WHAT THIS TASK INVOLVES →
Going down the data below, set down exactly the line with "P10 pin 4: SIG6 -> none" and each line after it through the line with "SW1: button (+3V3, SIG15)"; no other lines.

SUPPLIED RECORDS →
====

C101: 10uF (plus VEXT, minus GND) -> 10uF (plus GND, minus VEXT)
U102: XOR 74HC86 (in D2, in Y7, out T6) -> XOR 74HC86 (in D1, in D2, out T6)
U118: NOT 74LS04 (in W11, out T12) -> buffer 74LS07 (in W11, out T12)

====

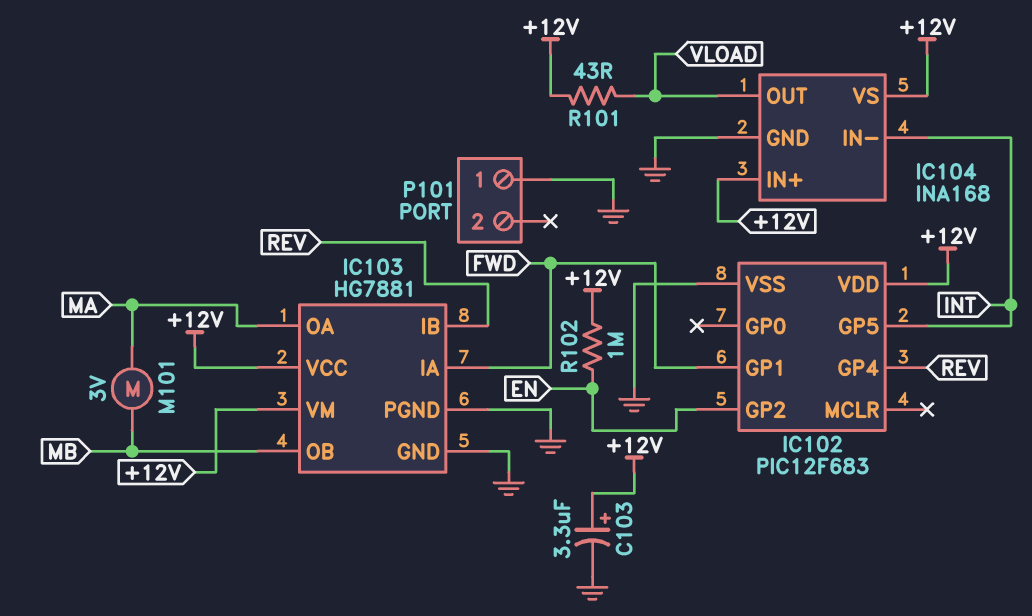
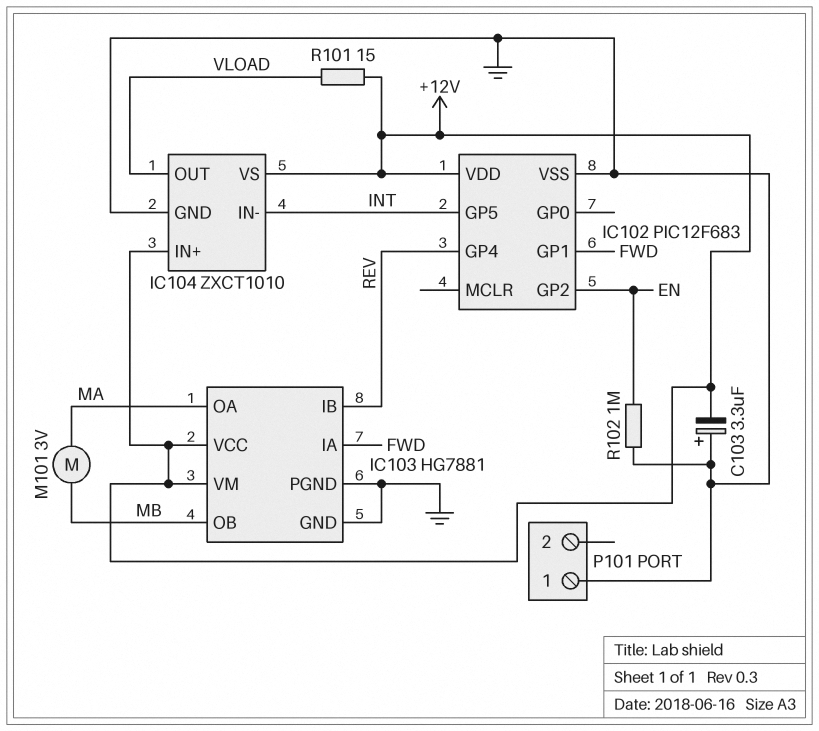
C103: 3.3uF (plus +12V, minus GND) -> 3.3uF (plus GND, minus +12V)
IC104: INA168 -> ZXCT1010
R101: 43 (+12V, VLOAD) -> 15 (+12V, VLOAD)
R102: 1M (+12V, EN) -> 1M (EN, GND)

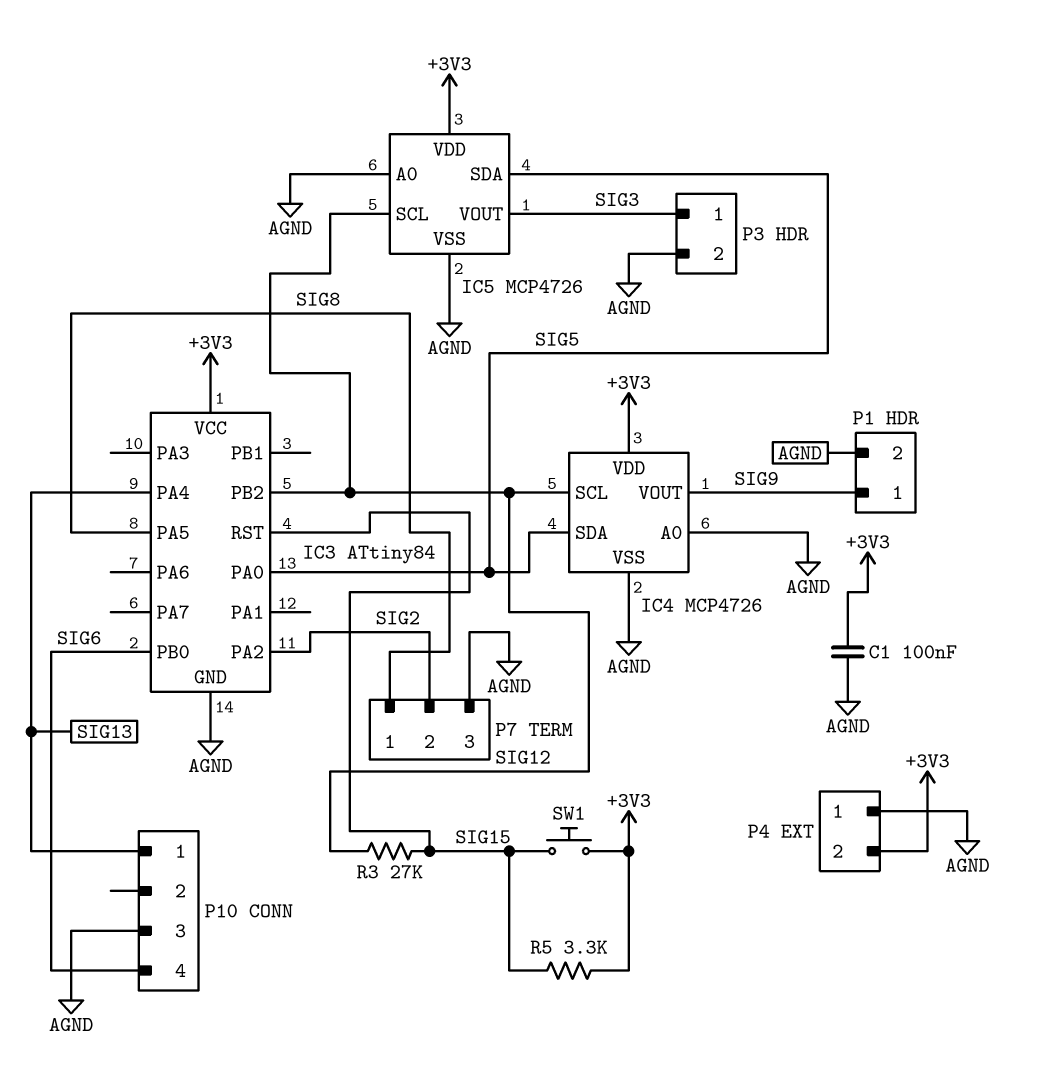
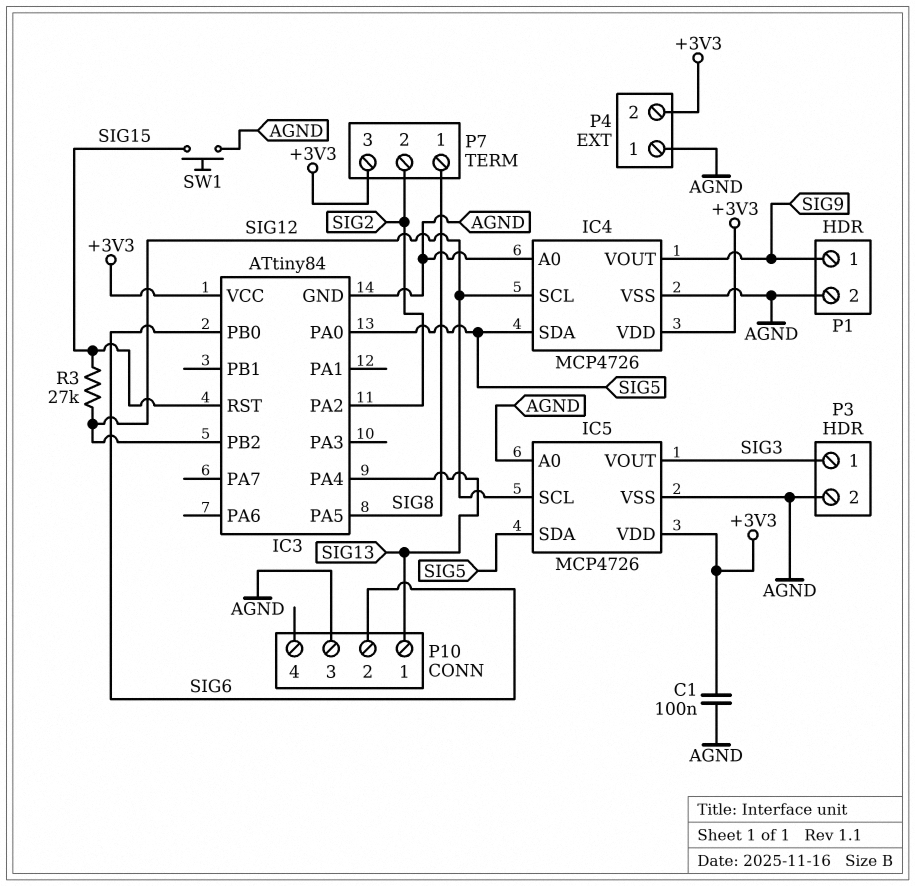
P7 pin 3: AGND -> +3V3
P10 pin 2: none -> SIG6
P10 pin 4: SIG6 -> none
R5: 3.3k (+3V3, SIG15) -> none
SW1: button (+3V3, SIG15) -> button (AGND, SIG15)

====

RESULT OF THIS EXERCISE →
P10 pin 4: SIG6 -> none
R5: 3.3k (+3V3, SIG15) -> none
SW1: button (+3V3, SIG15) -> button (AGND, SIG15)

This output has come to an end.